# [Brief]
Reproduce every entry exactly and leave its pictures out.

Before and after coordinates
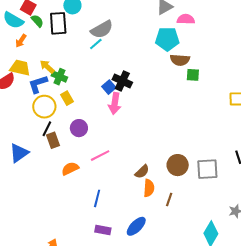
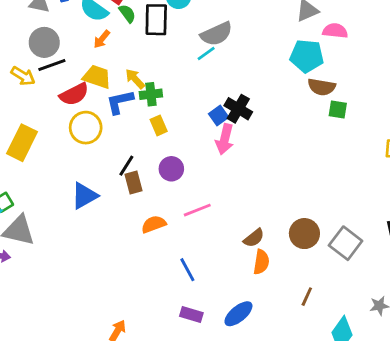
green cross: (59, 77) -> (151, 94), turned -35
yellow circle: (44, 107) -> (86, 128), moved
gray square: (207, 169) -> (346, 243), turned 35
blue line: (97, 198) -> (187, 270), turned -48
brown line: (169, 200) -> (307, 297), moved

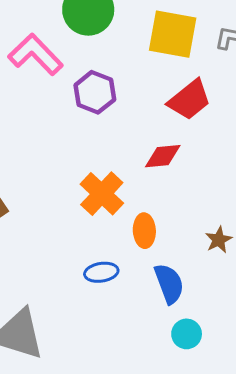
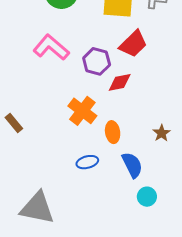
pink L-shape: (35, 54) -> (51, 47), moved
purple hexagon: (95, 92) -> (97, 61), moved

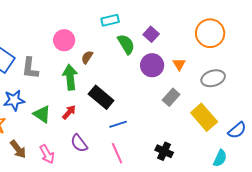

# [Solution below]
green cross: (59, 77) -> (151, 94), turned -35
yellow circle: (44, 107) -> (86, 128), moved
gray square: (207, 169) -> (346, 243), turned 35
blue line: (97, 198) -> (187, 270), turned -48
brown line: (169, 200) -> (307, 297), moved

pink L-shape: (35, 54) -> (51, 47), moved
purple hexagon: (95, 92) -> (97, 61), moved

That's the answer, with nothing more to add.